▶ [Given material]
===============
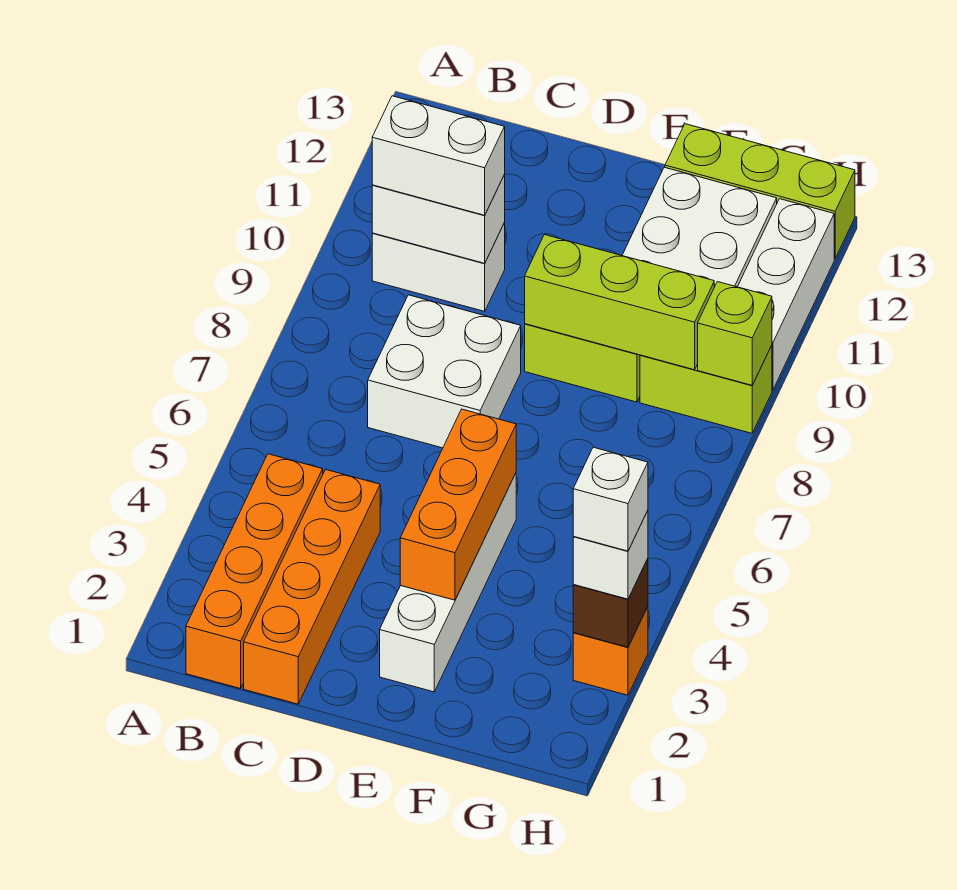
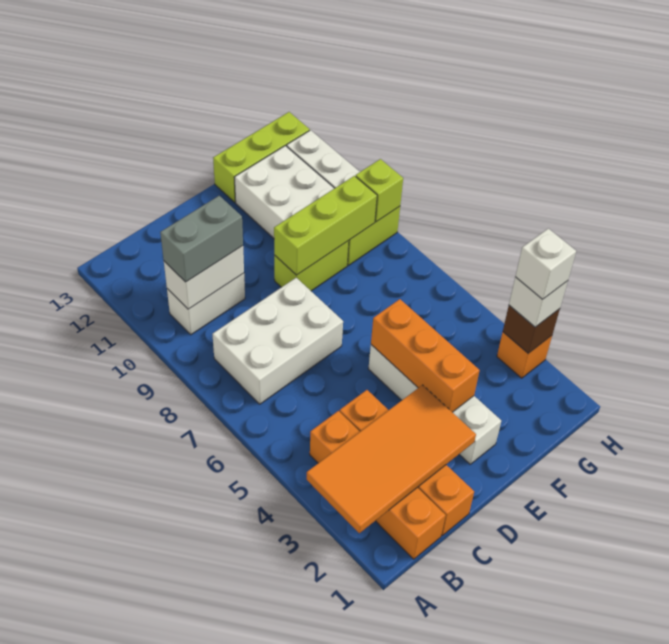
none -> orange tile A2:D3 level 2
white brick B10:C10 level 3 -> grey brick B10:C10 level 3
white brick C7:D8 level 1 -> white brick B7:D8 level 1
===============
▶ [Problem statement] Copy out the lines above in full and unaltered, apart from the pictures.

▶ [Result for this task]
none -> orange tile A2:D3 level 2
white brick B10:C10 level 3 -> grey brick B10:C10 level 3
white brick C7:D8 level 1 -> white brick B7:D8 level 1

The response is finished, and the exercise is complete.